TASK OBJECTIVE | Only one span of the listing below is wanted: the lines from the one with "R1: none -> 120k (+5V, SIG12)" through the one with "U1 pin MCLR: SIG3 -> +5V", reproduced exactly, both ends kept.

(STUDY MATERIAL begins)

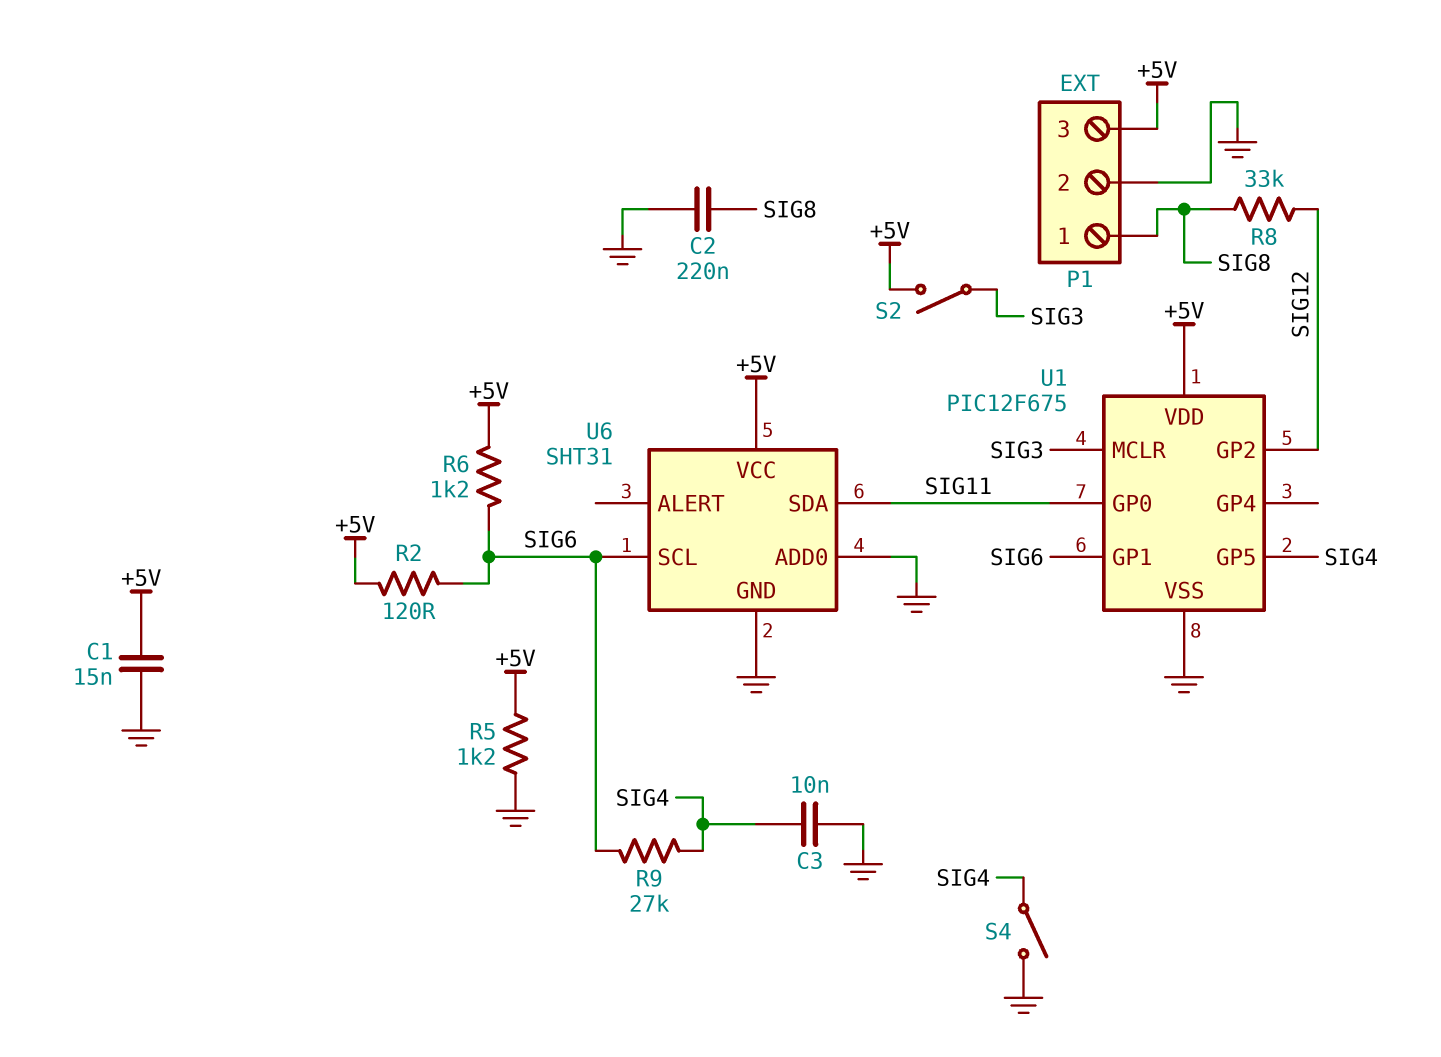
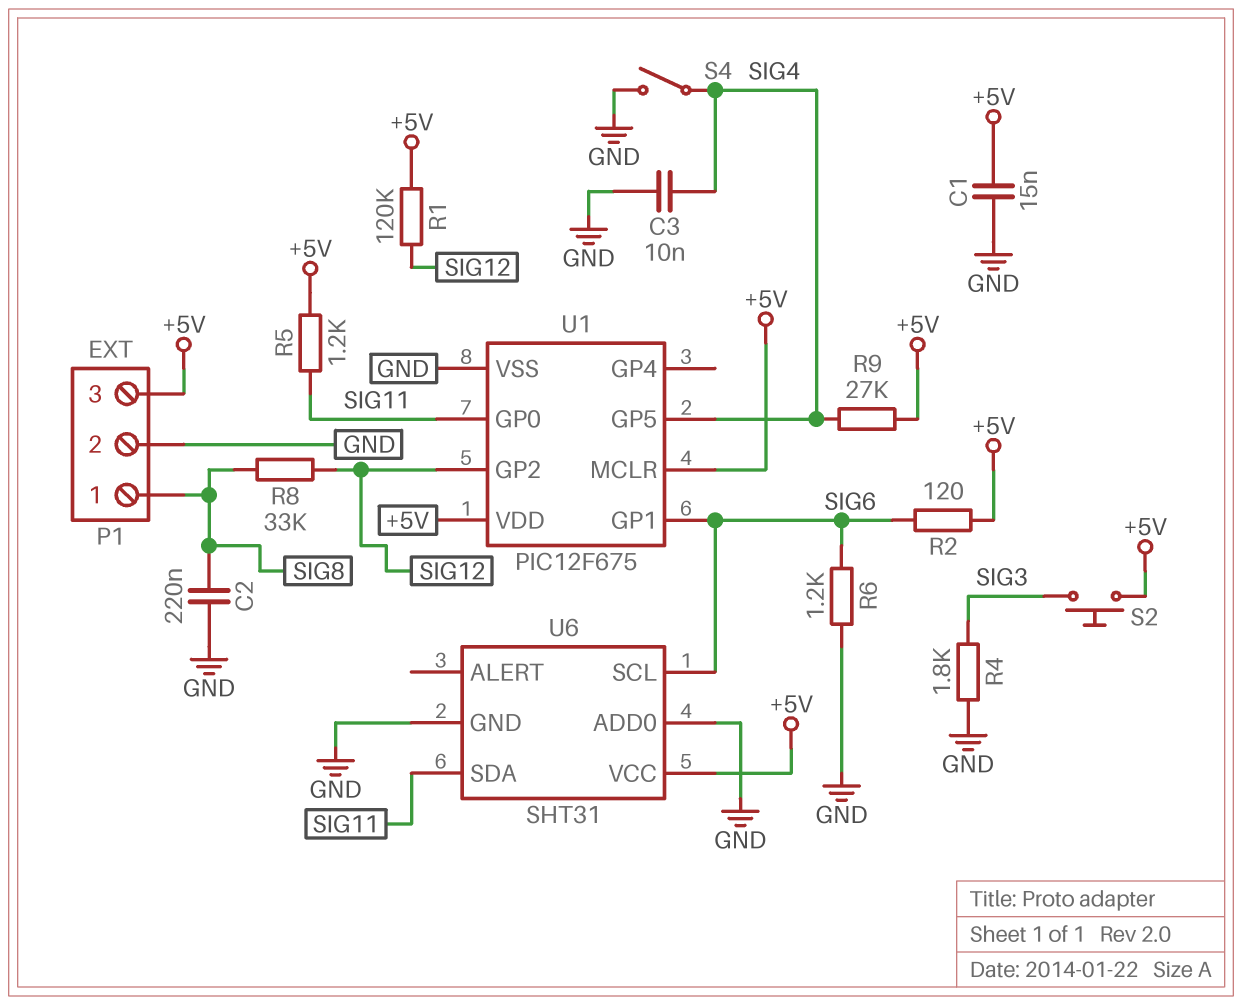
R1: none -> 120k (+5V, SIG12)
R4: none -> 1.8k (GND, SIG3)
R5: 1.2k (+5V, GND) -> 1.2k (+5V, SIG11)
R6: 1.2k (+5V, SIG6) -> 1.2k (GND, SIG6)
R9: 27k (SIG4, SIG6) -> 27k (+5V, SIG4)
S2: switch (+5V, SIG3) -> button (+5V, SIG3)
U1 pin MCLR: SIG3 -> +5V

(STUDY MATERIAL ends)
(STUDY MATERIAL begins)

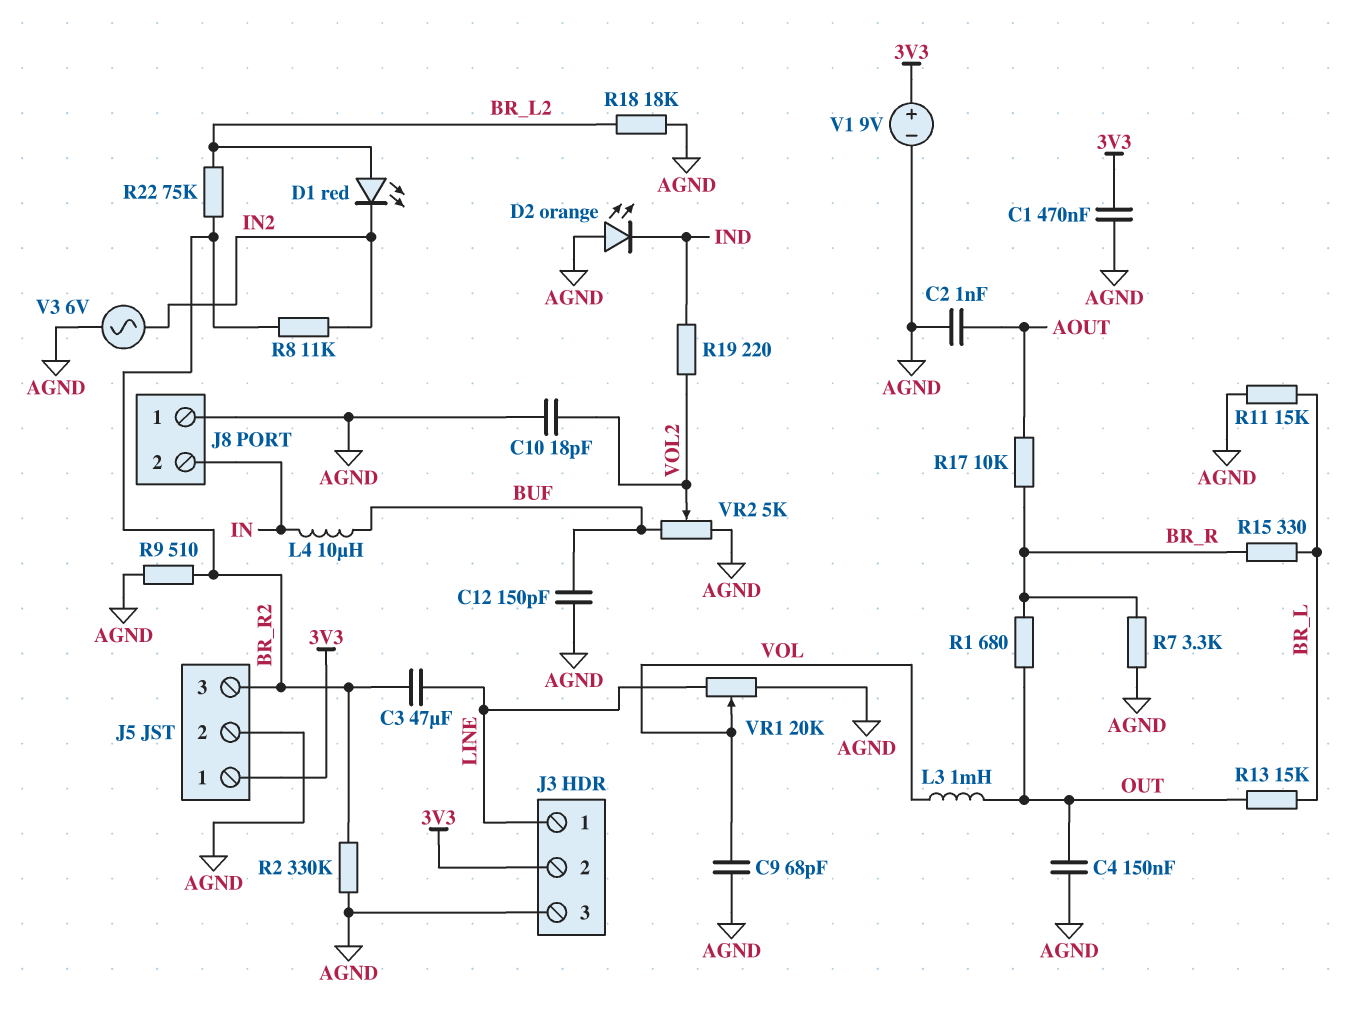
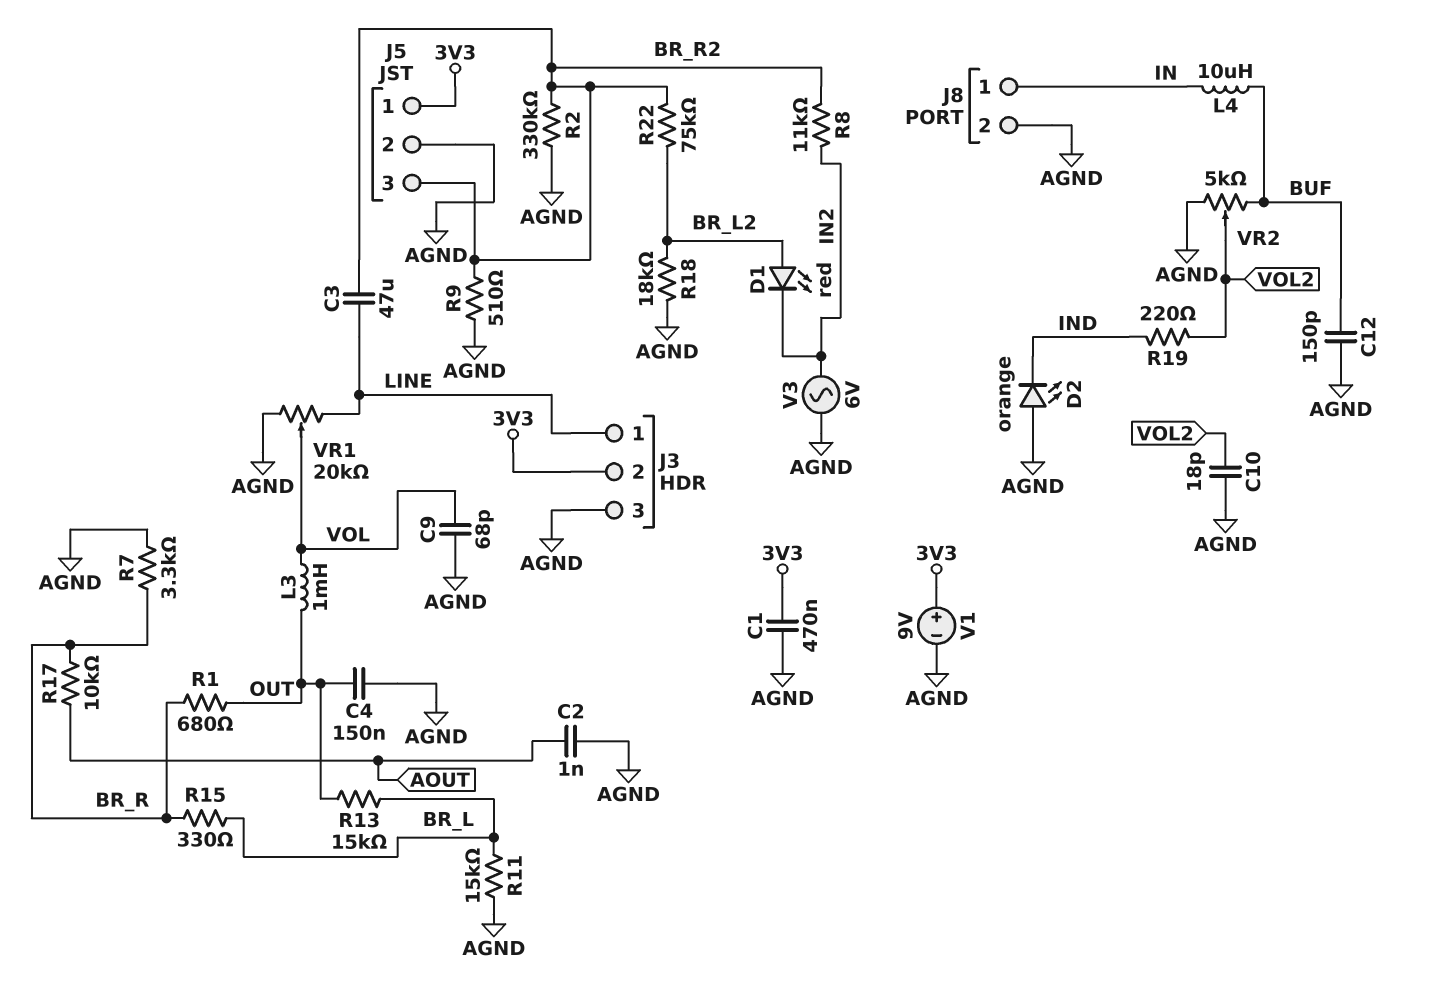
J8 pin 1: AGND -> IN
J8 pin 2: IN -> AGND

(STUDY MATERIAL ends)

SOLVED EXERCISE |
R1: none -> 120k (+5V, SIG12)
R4: none -> 1.8k (GND, SIG3)
R5: 1.2k (+5V, GND) -> 1.2k (+5V, SIG11)
R6: 1.2k (+5V, SIG6) -> 1.2k (GND, SIG6)
R9: 27k (SIG4, SIG6) -> 27k (+5V, SIG4)
S2: switch (+5V, SIG3) -> button (+5V, SIG3)
U1 pin MCLR: SIG3 -> +5V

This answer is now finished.